--- Data supplied Enclosed Below ---

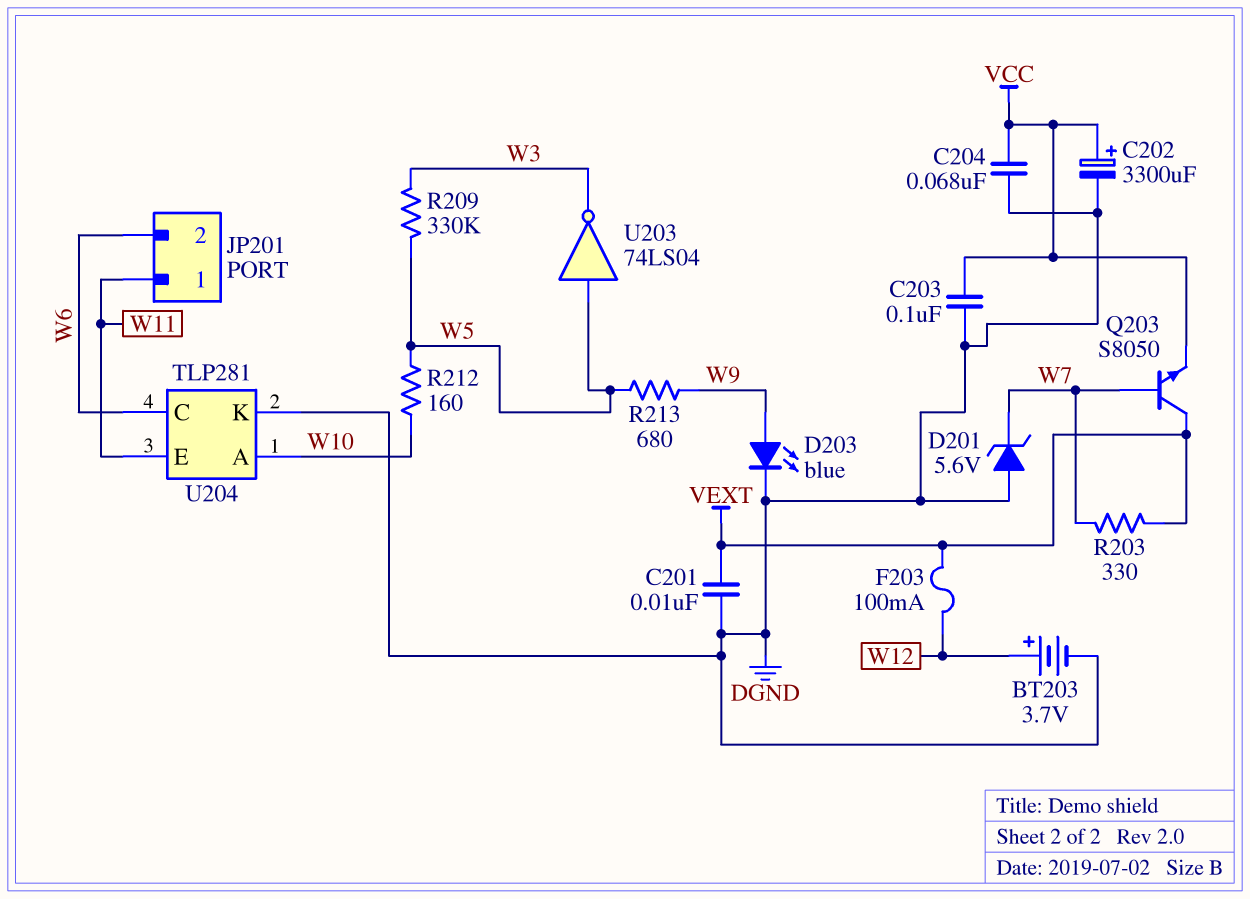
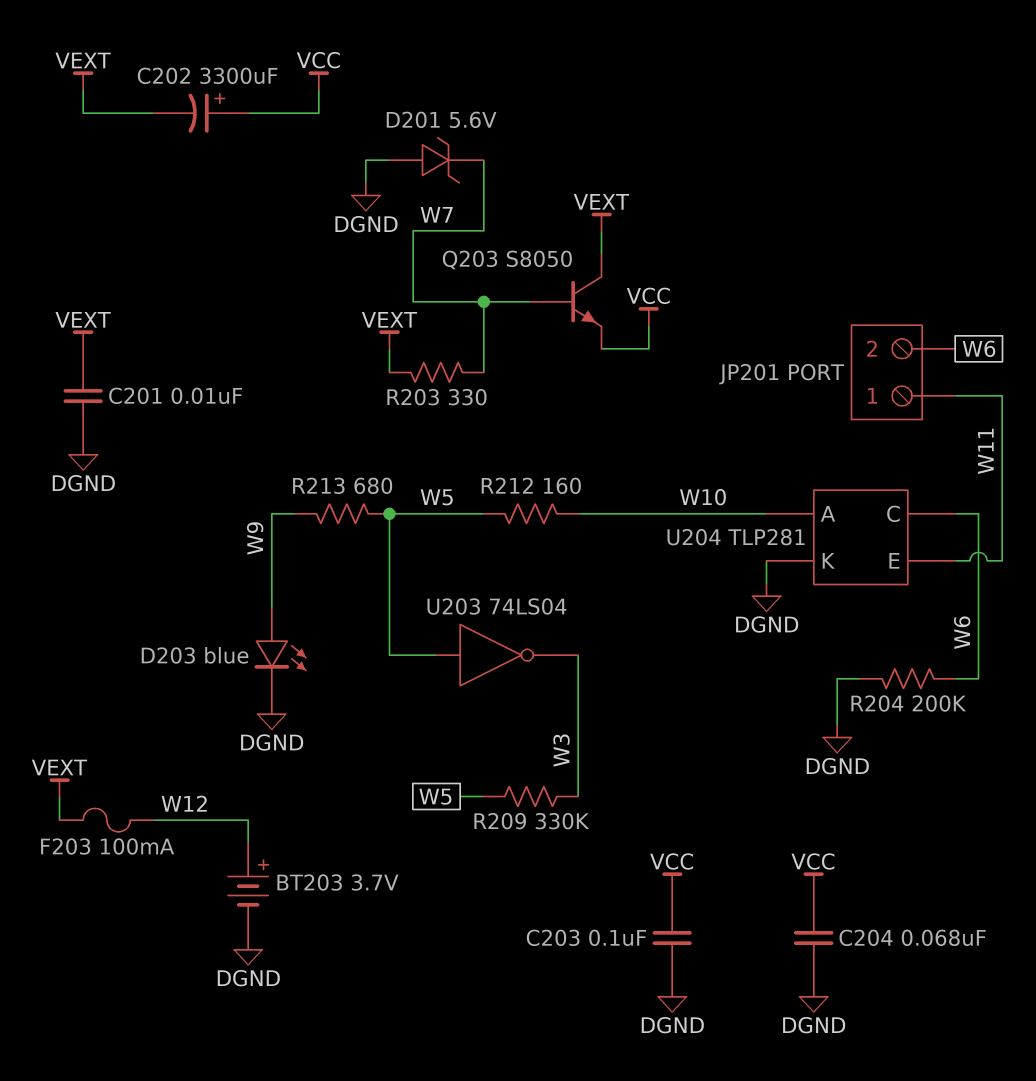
C202: 3300uF (plus VCC, minus DGND) -> 3300uF (plus VCC, minus VEXT)
R204: none -> 200k (DGND, W6)

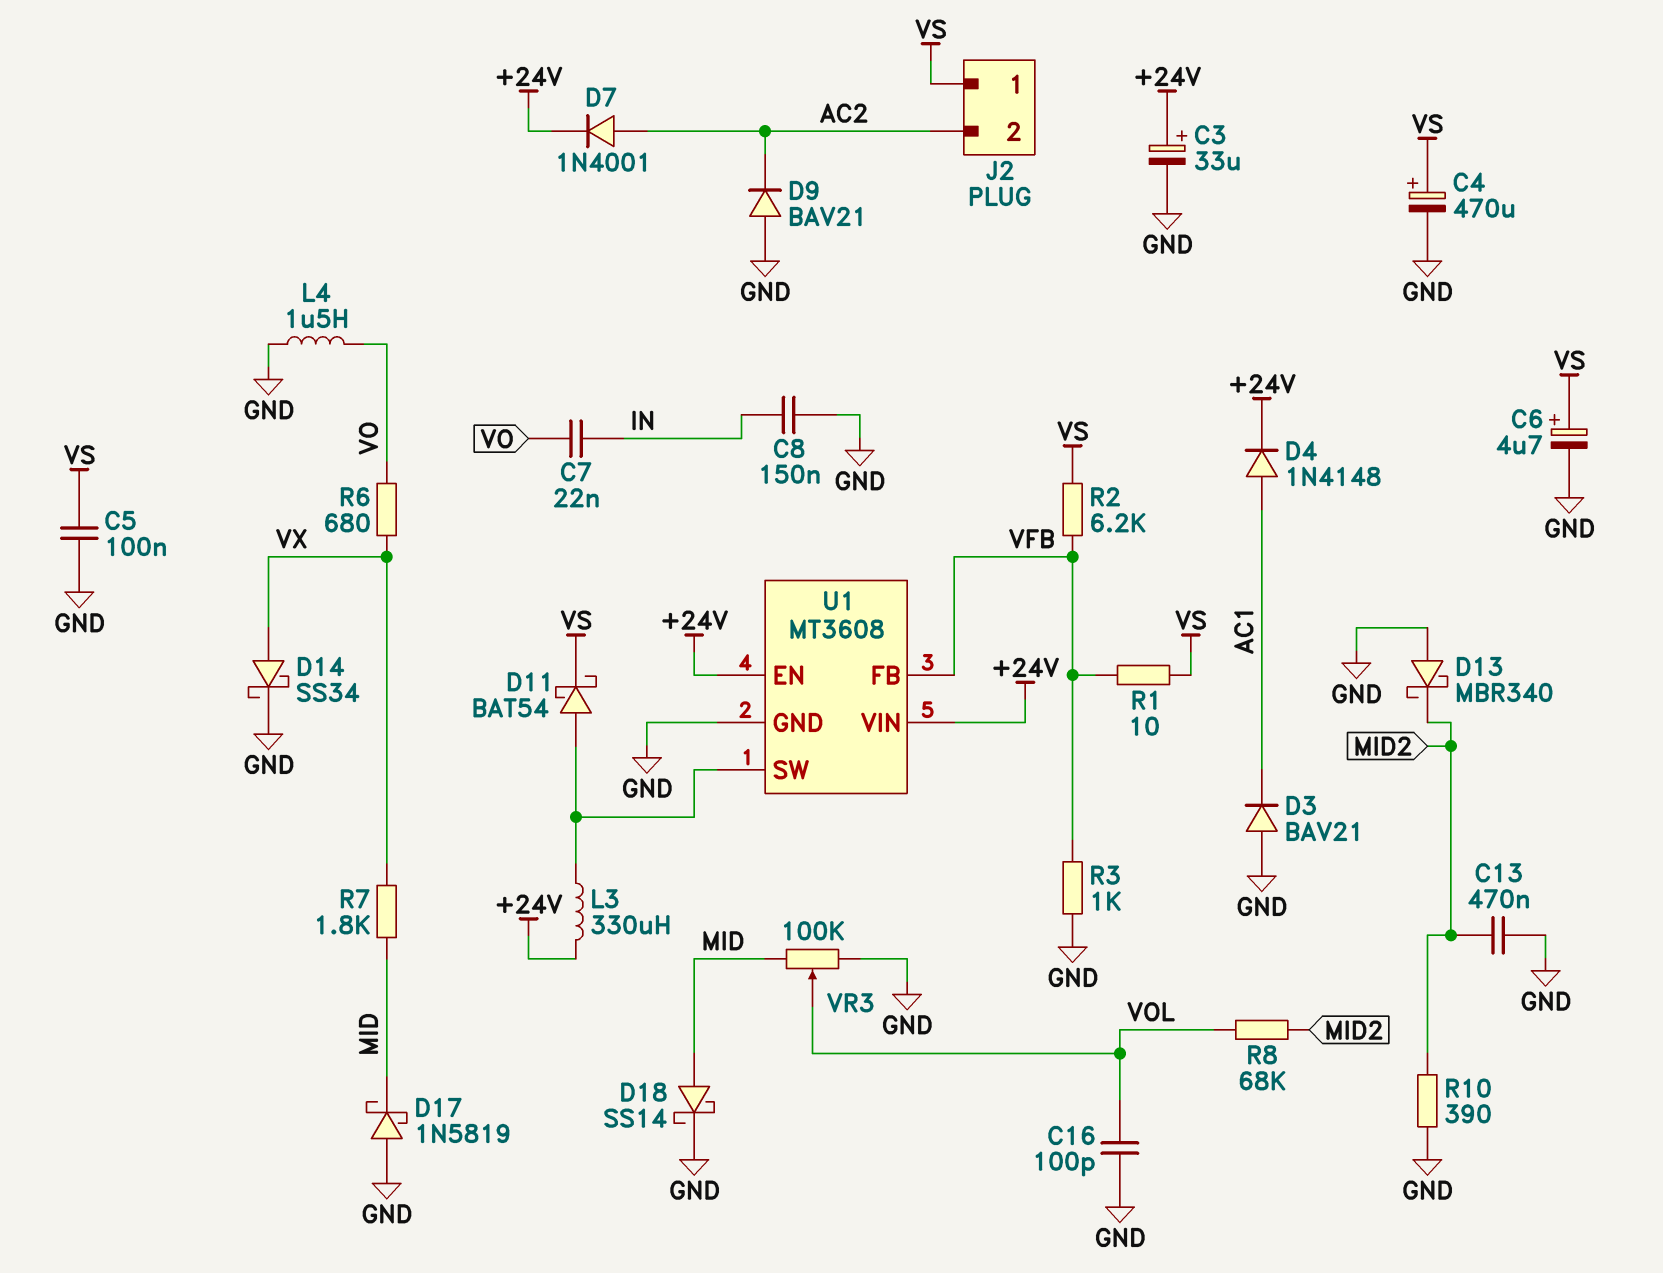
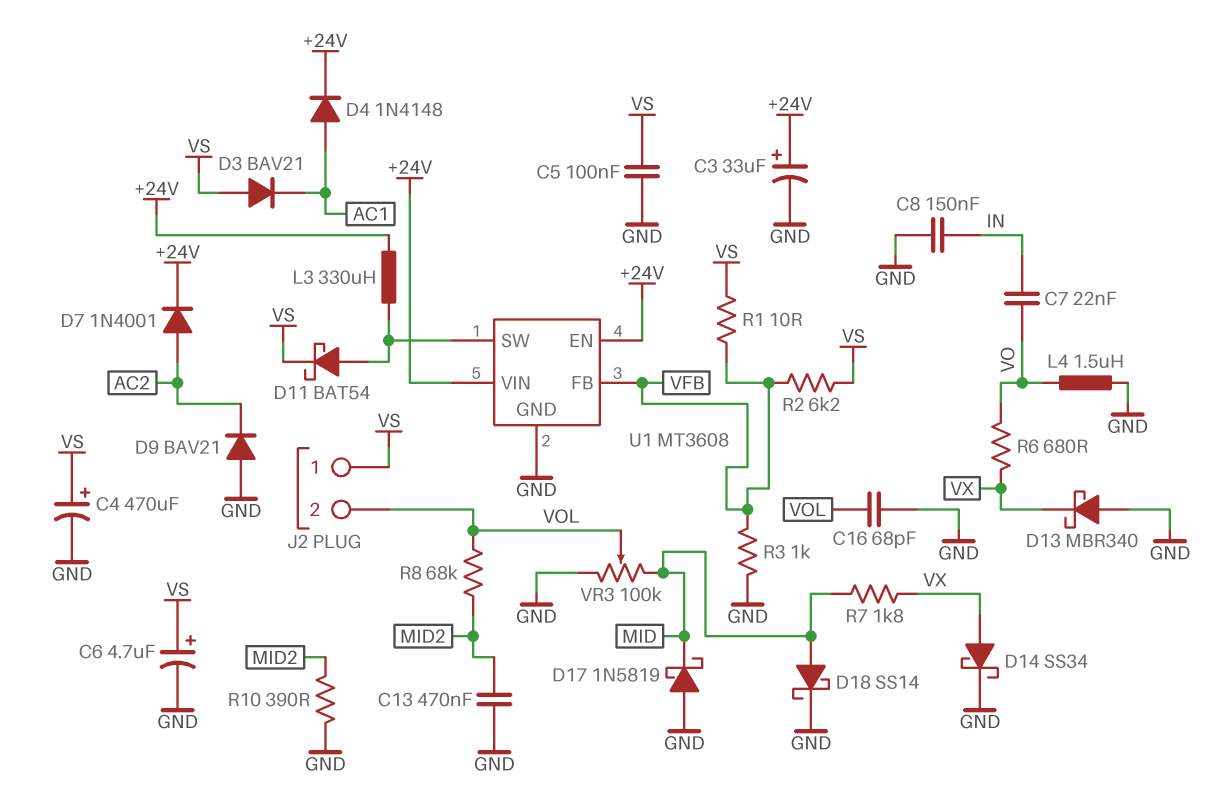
C16: 100pF (GND, VOL) -> 68pF (GND, VOL)
D3: diode BAV21 (A GND, K AC1) -> diode BAV21 (A VS, K AC1)
D13: schottky MBR340 (A GND, K MID2) -> schottky MBR340 (A GND, K VX)
J2 pin 2: AC2 -> VOL

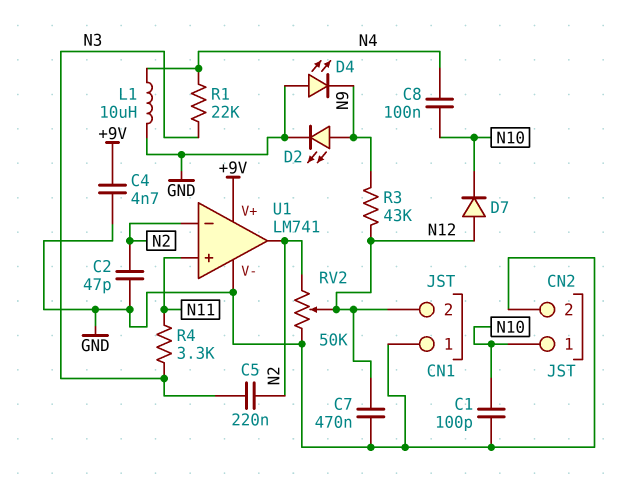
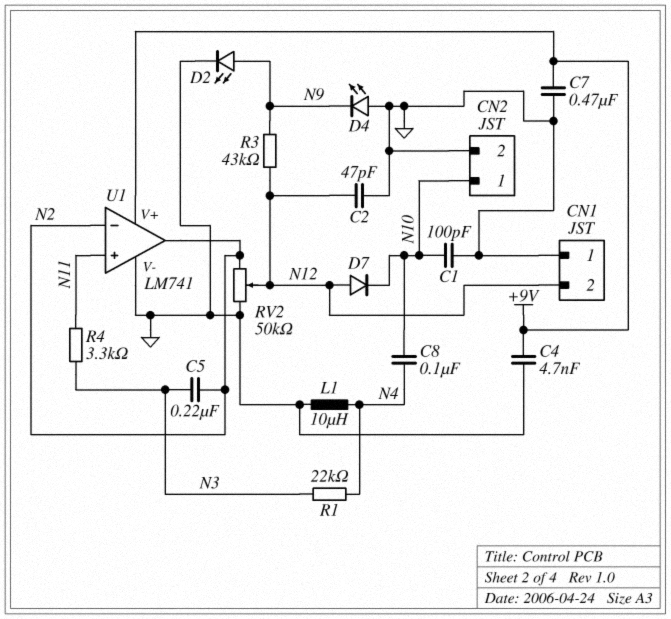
C2: 47pF (GND, N2) -> 47pF (GND, N12)
C7: 470nF (GND, N12) -> 470nF (+9V, GND)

--- End of Enclosed Data supplied ---

__Instructions to follow__: Find the string "DGND" in the material above, and report every line where it occurs.

__Task response__:
C202: 3300uF (plus VCC, minus DGND) -> 3300uF (plus VCC, minus VEXT)
R204: none -> 200k (DGND, W6)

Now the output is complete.